● PROBLEM DETAILS
In the entries that follow, find the line containing "Travbex 9: [248,33,285,70]"; from there, copy every line exactly through the line containing "Ticket 765: [322,328,359,357]".

*** Opening of SOURCE DATA ***

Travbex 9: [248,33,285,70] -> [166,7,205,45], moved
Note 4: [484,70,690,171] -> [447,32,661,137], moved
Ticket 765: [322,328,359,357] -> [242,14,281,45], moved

*** Close of SOURCE DATA ***
*** Opening of SOURCE DATA ***

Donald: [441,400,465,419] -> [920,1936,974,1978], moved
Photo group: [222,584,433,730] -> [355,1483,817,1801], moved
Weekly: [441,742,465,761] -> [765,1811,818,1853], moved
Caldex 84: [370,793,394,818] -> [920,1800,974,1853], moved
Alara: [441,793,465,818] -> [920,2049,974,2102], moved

*** Close of SOURCE DATA ***

● EXPECTED ANSWER
Travbex 9: [248,33,285,70] -> [166,7,205,45], moved
Note 4: [484,70,690,171] -> [447,32,661,137], moved
Ticket 765: [322,328,359,357] -> [242,14,281,45], moved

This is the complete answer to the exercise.